» Information shown:
....
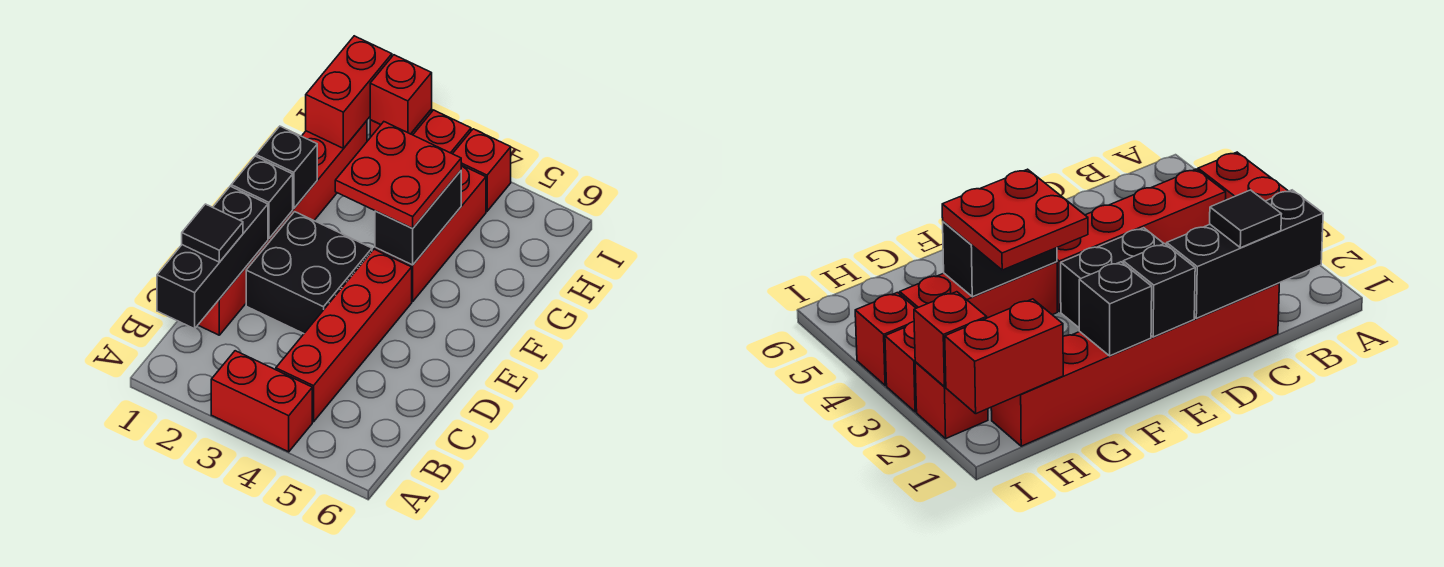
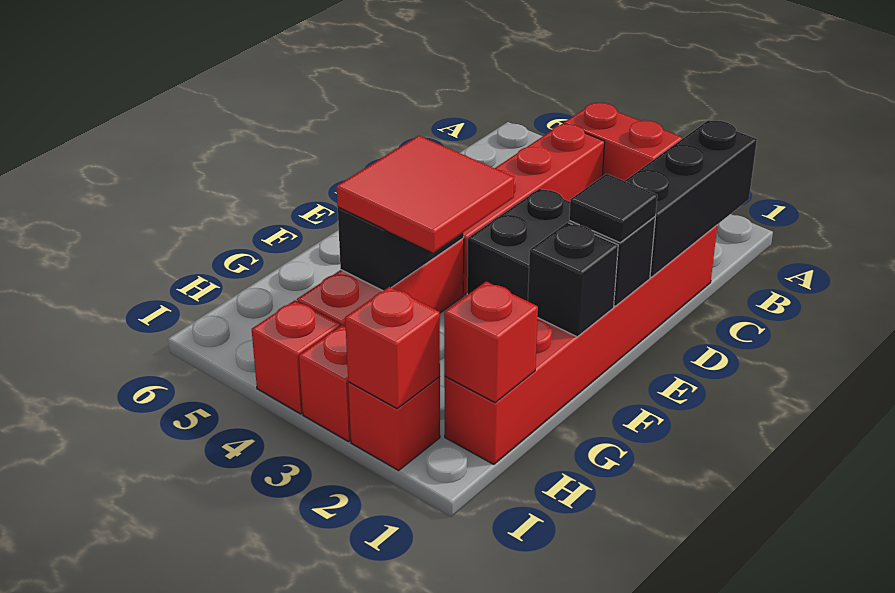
black tile C1 level 3 -> black tile E1 level 3
red plate F3:G4 level 3 -> red tile F3:G4 level 3
red brick H1:I1 level 2 -> red brick H1 level 2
....
» Work to complete: Give the number of lines in the data that contain the word "tile", and add no other text.

» Exercise output: 2